Exercise. Strip out the pictures and transcribe the records that follow exactly.

[Coordinate-based object records]
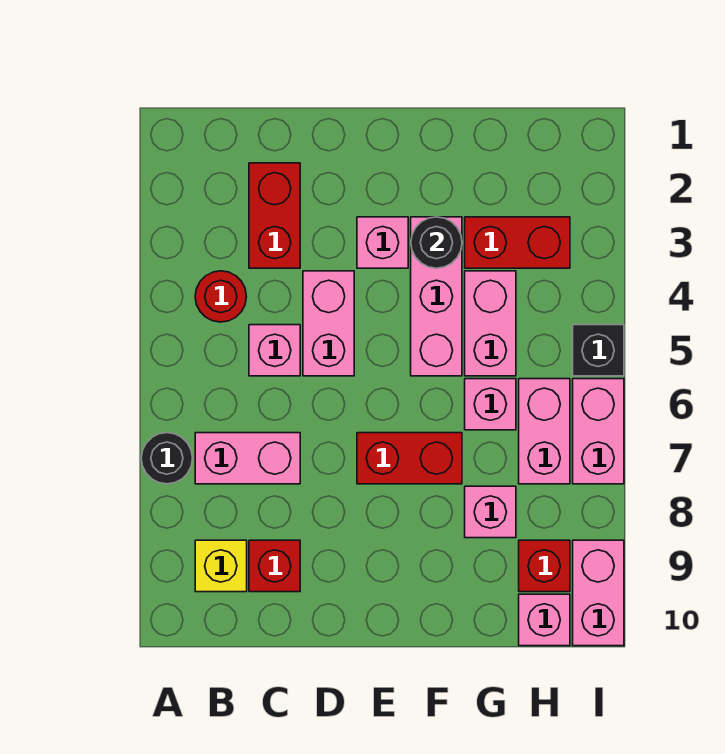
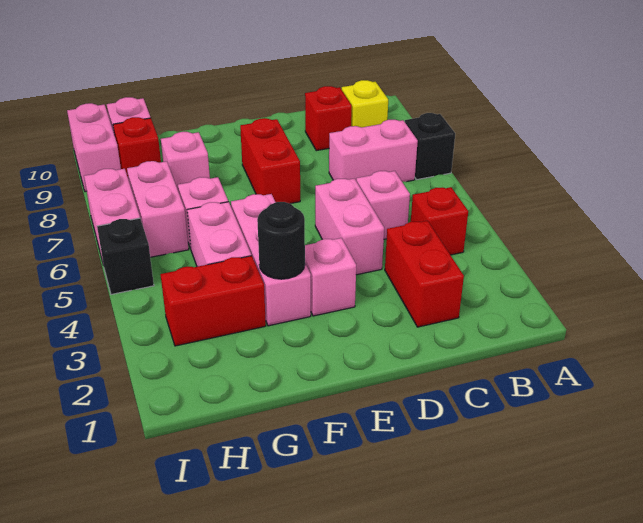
black round brick A7 level 1 -> black brick A7 level 1
red round brick B4 level 1 -> red brick B4 level 1
red brick E7:F7 level 1 -> red brick E7:E8 level 1

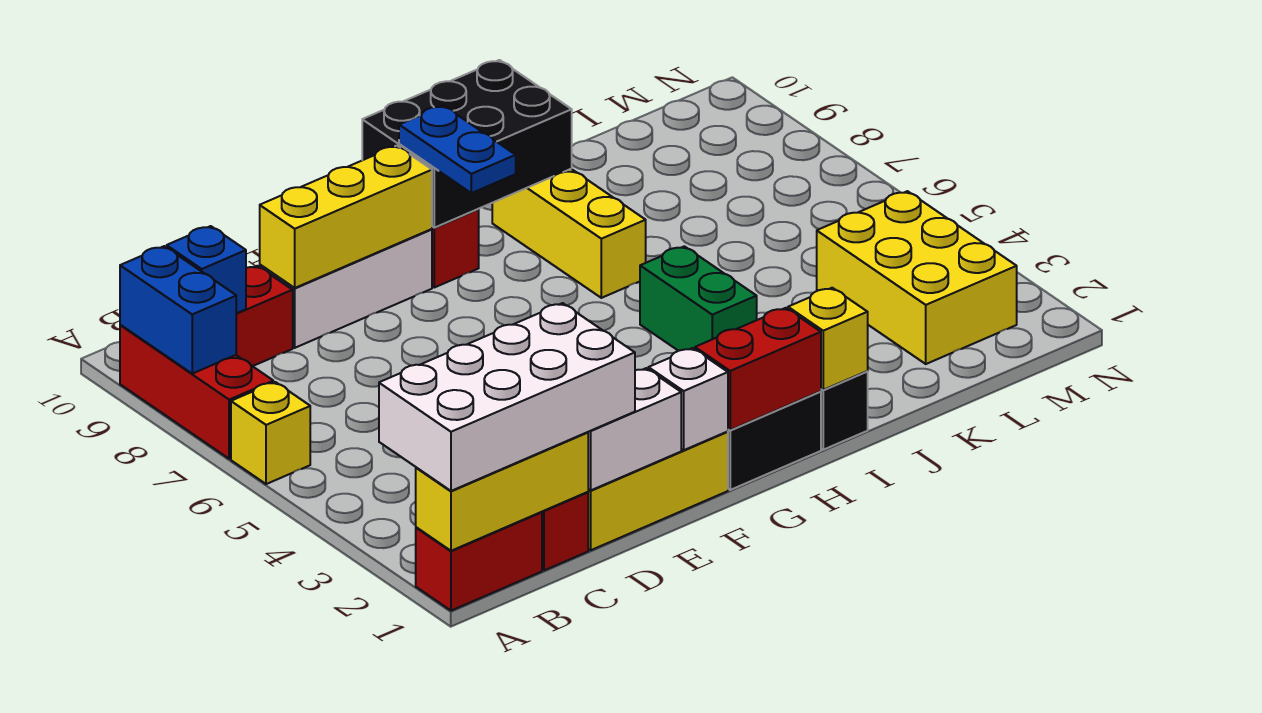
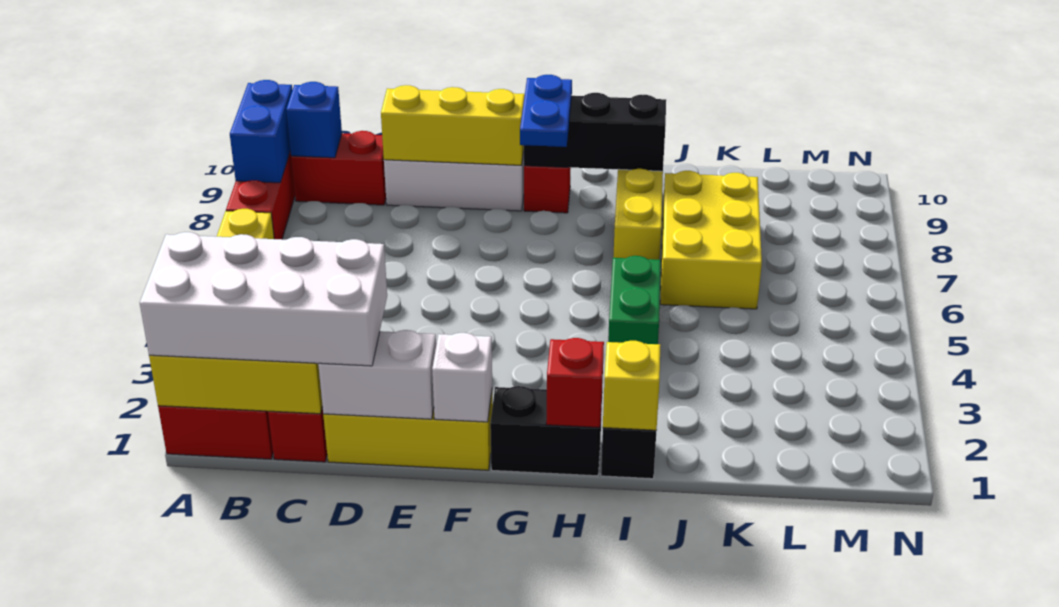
red brick G1:H1 level 2 -> red brick H1 level 2
black brick G9:I10 level 2 -> black brick G9:I9 level 2
yellow brick L2:M4 level 1 -> yellow brick J6:K8 level 1

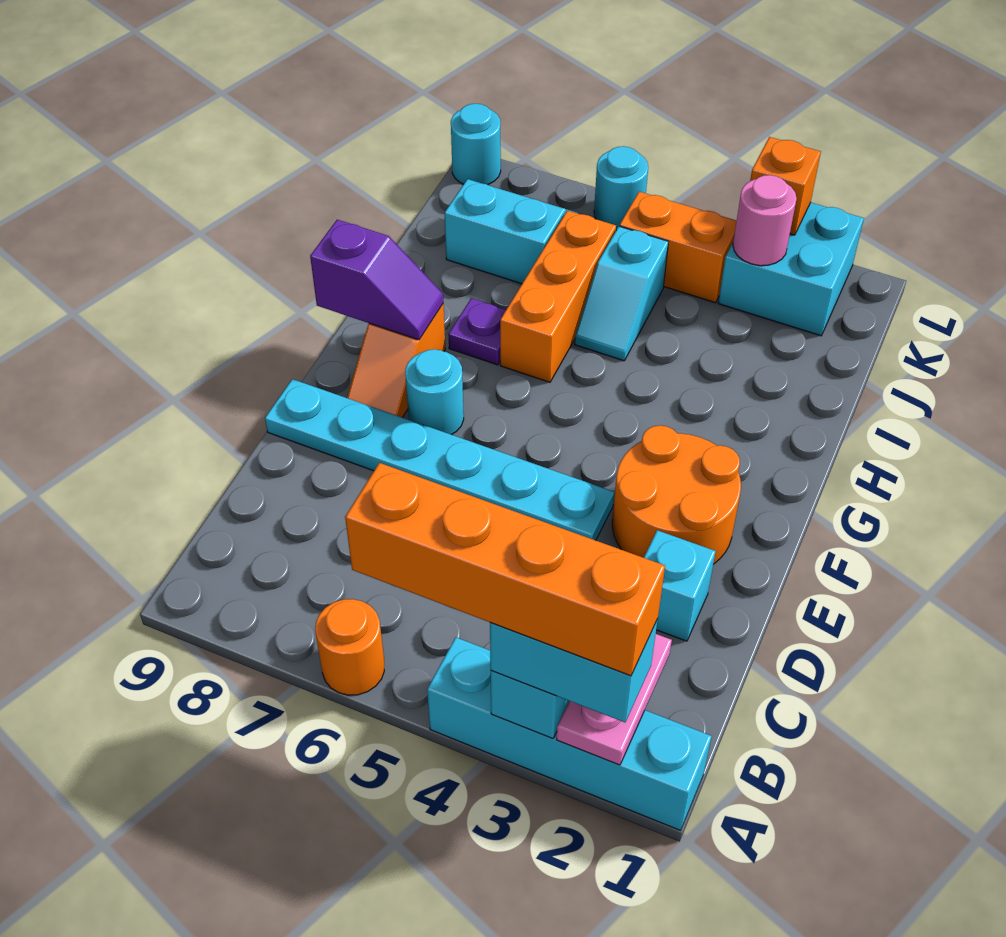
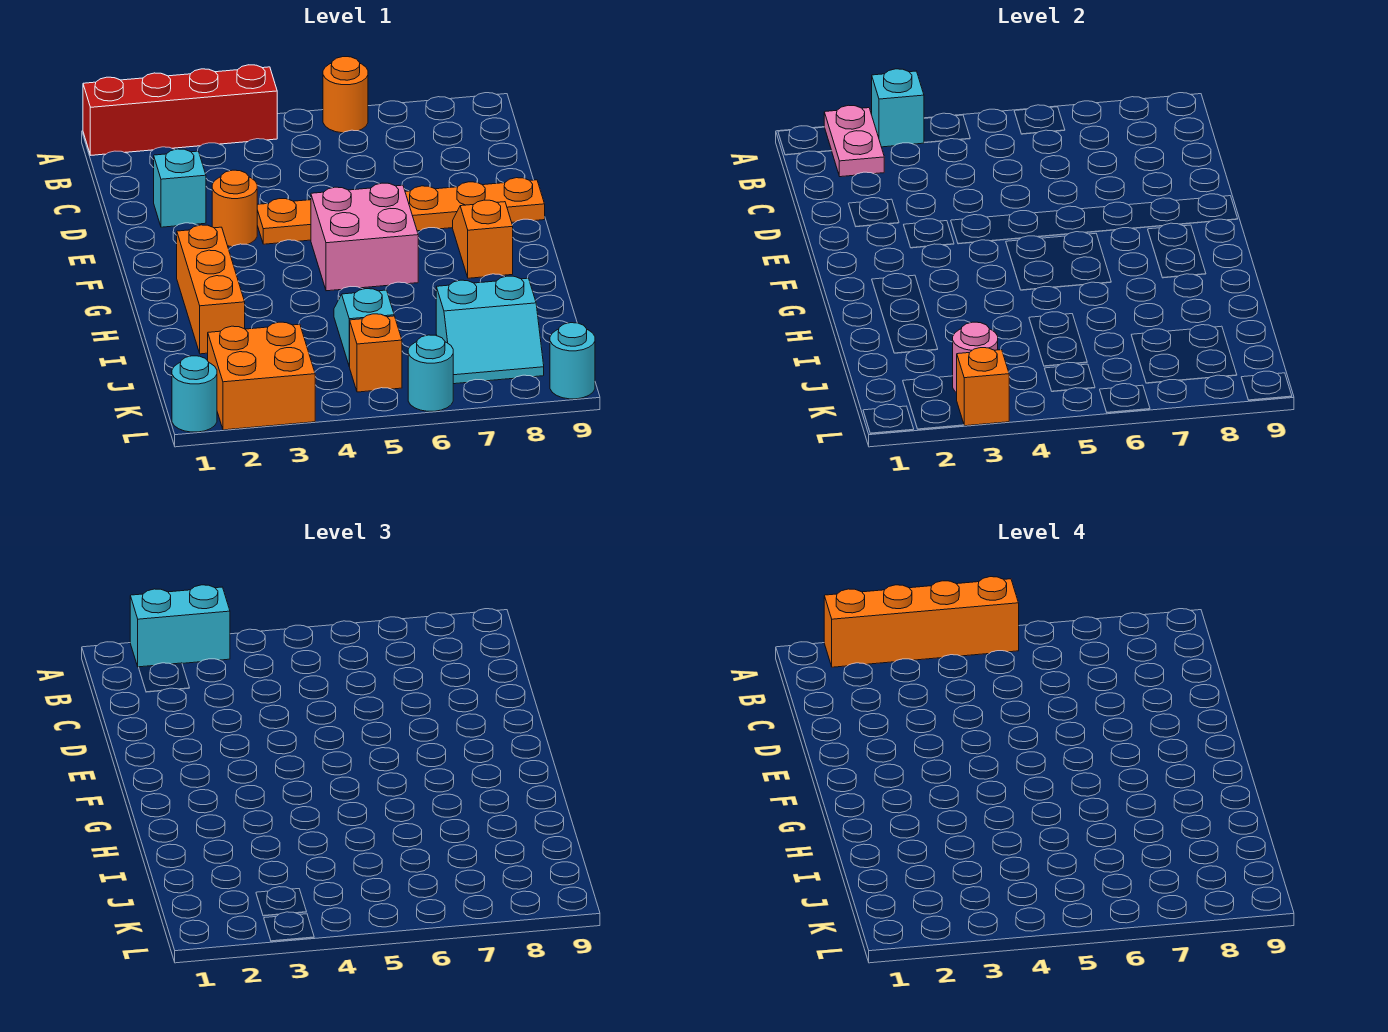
cyan brick A1:A4 level 1 -> red brick A1:A4 level 1
orange round brick E2:F3 level 1 -> orange round brick E3 level 1
cyan plate E4:E9 level 1 -> orange plate E4:E9 level 1
none -> pink brick F5:G6 level 1
cyan round brick F7 level 1 -> cyan round brick L1 level 1
purple slope G8:G9 level 2 top 9 -> none
orange brick H6:J6 level 1 -> orange brick G2:I2 level 1
purple plate H7 level 1 -> none
cyan brick K2:L3 level 1 -> orange brick K2:L3 level 1
orange brick K4:K5 level 1 -> orange brick K5 level 1

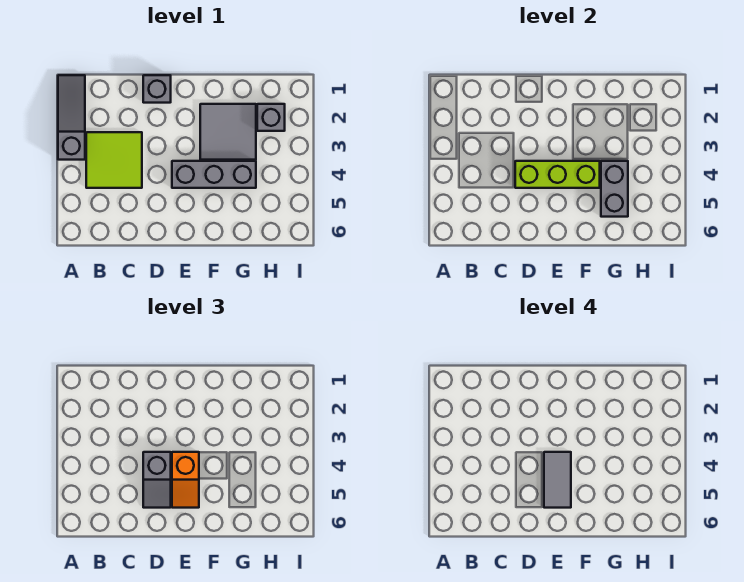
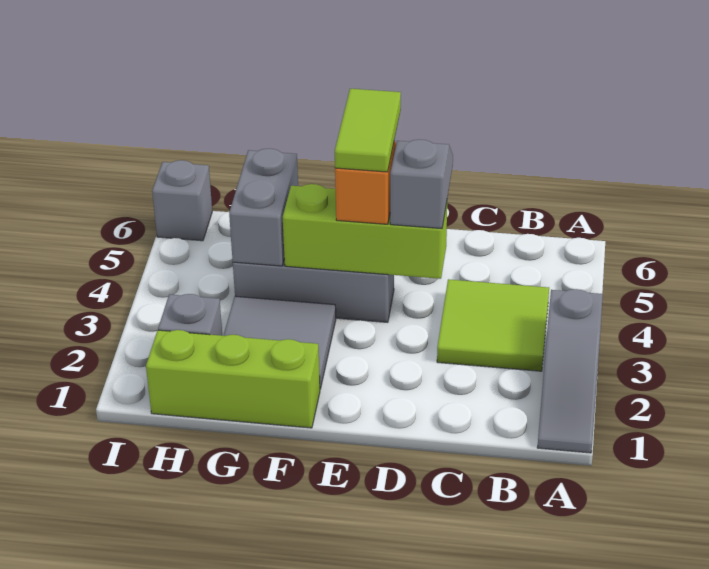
grey brick D1 level 1 -> grey brick I6 level 1
grey tile E4:E5 level 4 -> lime tile E4:E5 level 4
none -> lime brick F1:H1 level 1

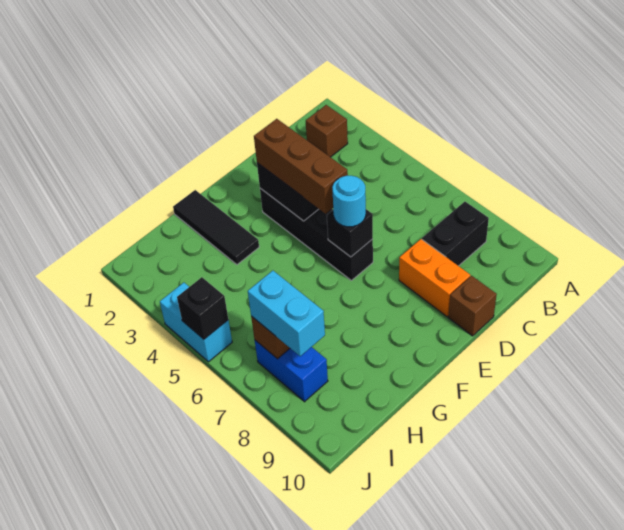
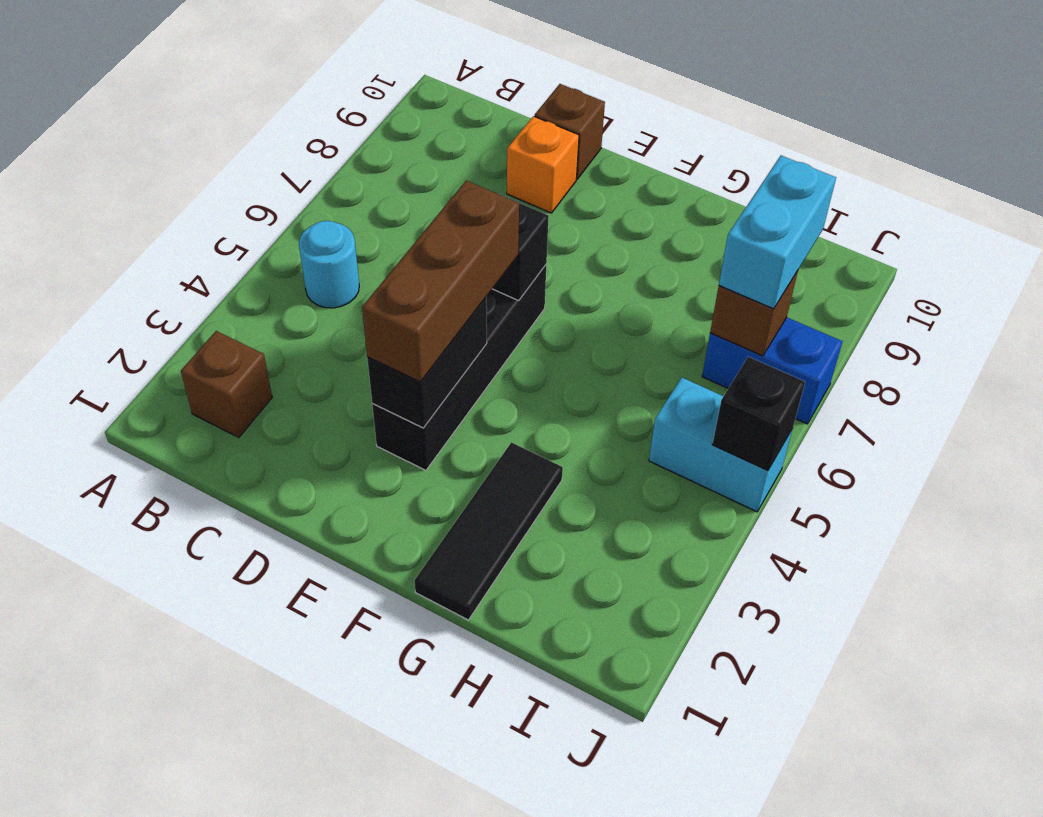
black brick B8:C8 level 1 -> none
orange brick D8:D9 level 1 -> orange brick D9 level 1
cyan round brick E6 level 3 -> cyan round brick B5 level 1
blue brick I7:I8 level 1 -> blue brick I7:J7 level 1
cyan brick J4:J5 level 1 -> cyan brick I5:J5 level 1

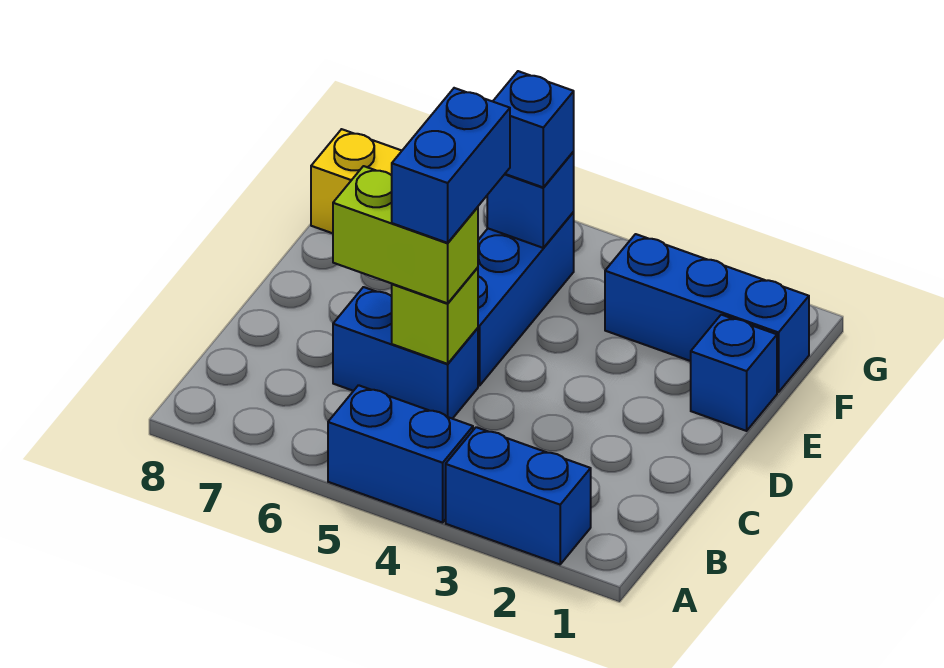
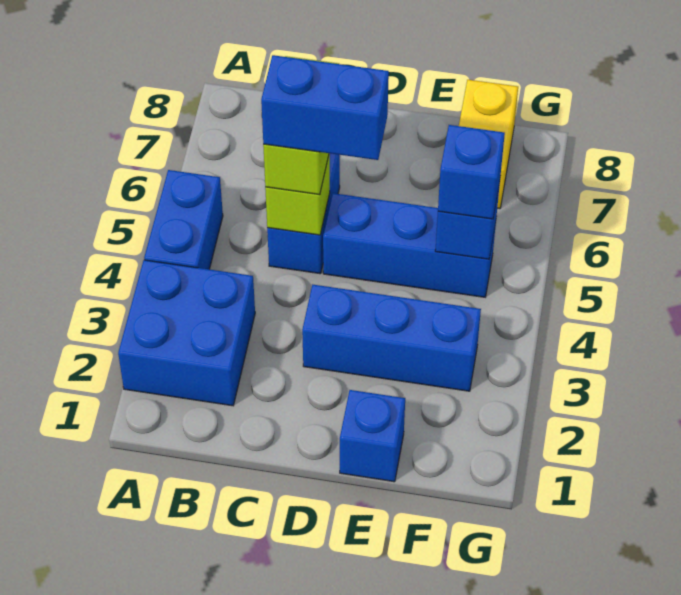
blue brick A2:A3 level 1 -> blue brick A2:B3 level 1
blue brick F1:F3 level 1 -> blue brick D3:F3 level 1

Task result.
black round brick A7 level 1 -> black brick A7 level 1
red round brick B4 level 1 -> red brick B4 level 1
red brick E7:F7 level 1 -> red brick E7:E8 level 1

red brick G1:H1 level 2 -> red brick H1 level 2
black brick G9:I10 level 2 -> black brick G9:I9 level 2
yellow brick L2:M4 level 1 -> yellow brick J6:K8 level 1

cyan brick A1:A4 level 1 -> red brick A1:A4 level 1
orange round brick E2:F3 level 1 -> orange round brick E3 level 1
cyan plate E4:E9 level 1 -> orange plate E4:E9 level 1
none -> pink brick F5:G6 level 1
cyan round brick F7 level 1 -> cyan round brick L1 level 1
purple slope G8:G9 level 2 top 9 -> none
orange brick H6:J6 level 1 -> orange brick G2:I2 level 1
purple plate H7 level 1 -> none
cyan brick K2:L3 level 1 -> orange brick K2:L3 level 1
orange brick K4:K5 level 1 -> orange brick K5 level 1

grey brick D1 level 1 -> grey brick I6 level 1
grey tile E4:E5 level 4 -> lime tile E4:E5 level 4
none -> lime brick F1:H1 level 1

black brick B8:C8 level 1 -> none
orange brick D8:D9 level 1 -> orange brick D9 level 1
cyan round brick E6 level 3 -> cyan round brick B5 level 1
blue brick I7:I8 level 1 -> blue brick I7:J7 level 1
cyan brick J4:J5 level 1 -> cyan brick I5:J5 level 1

blue brick A2:A3 level 1 -> blue brick A2:B3 level 1
blue brick F1:F3 level 1 -> blue brick D3:F3 level 1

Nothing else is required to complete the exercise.